## Work to complete:
Without the pictures, output the records below exactly as they are.

## Records for this exercise:
********************

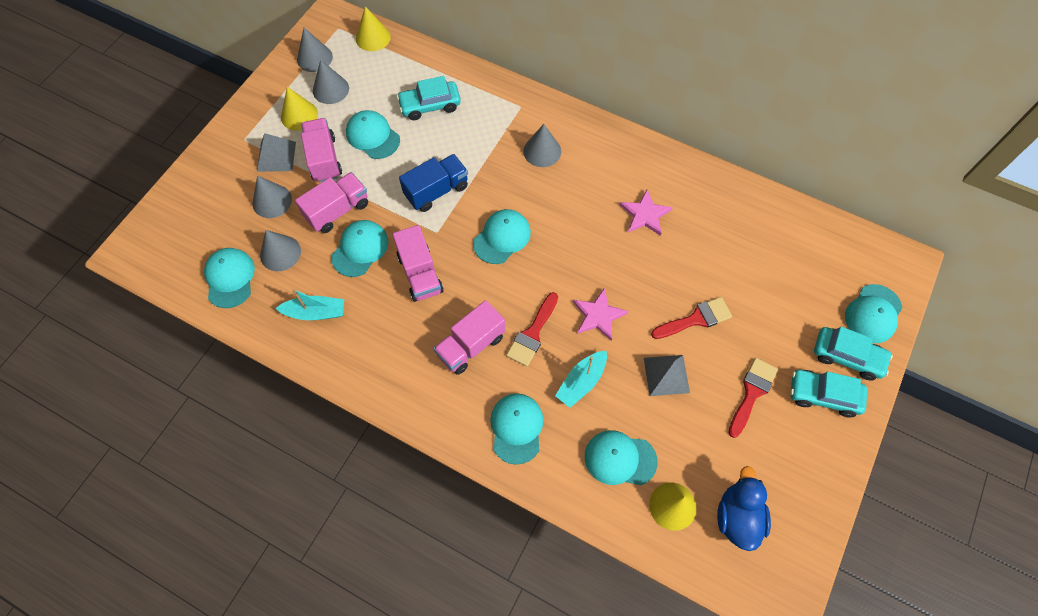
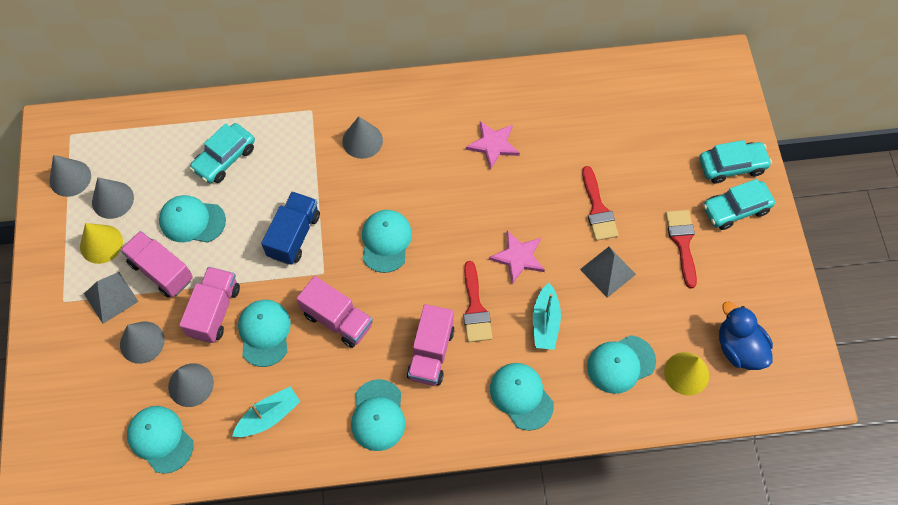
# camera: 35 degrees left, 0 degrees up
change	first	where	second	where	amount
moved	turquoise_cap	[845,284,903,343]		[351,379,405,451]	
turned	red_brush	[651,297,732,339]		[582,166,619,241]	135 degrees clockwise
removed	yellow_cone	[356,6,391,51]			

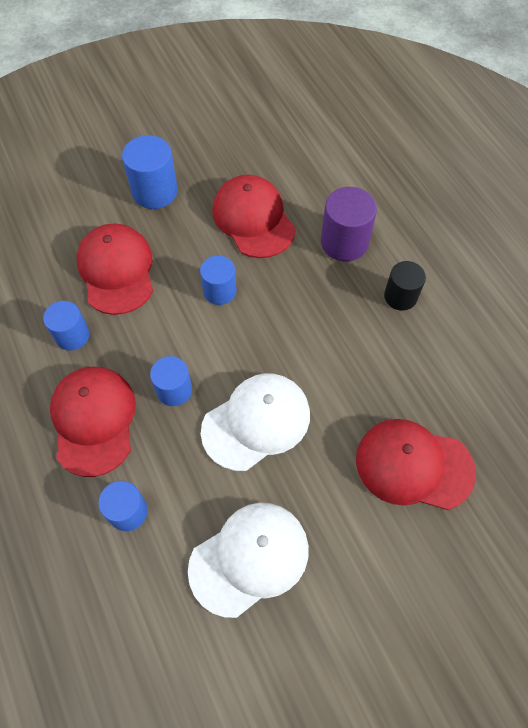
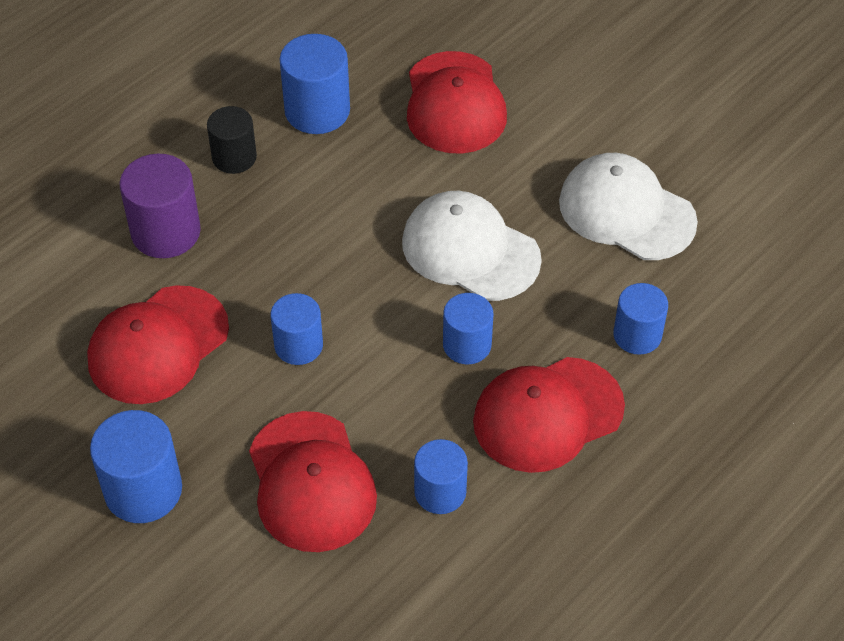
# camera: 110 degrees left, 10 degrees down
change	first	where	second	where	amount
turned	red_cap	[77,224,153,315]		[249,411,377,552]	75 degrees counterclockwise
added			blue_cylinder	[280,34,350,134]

********************

## Answer to the problem:
# camera: 35 degrees left, 0 degrees up
change	first	where	second	where	amount
moved	turquoise_cap	[845,284,903,343]		[351,379,405,451]	
turned	red_brush	[651,297,732,339]		[582,166,619,241]	135 degrees clockwise
removed	yellow_cone	[356,6,391,51]			

# camera: 110 degrees left, 10 degrees down
change	first	where	second	where	amount
turned	red_cap	[77,224,153,315]		[249,411,377,552]	75 degrees counterclockwise
added			blue_cylinder	[280,34,350,134]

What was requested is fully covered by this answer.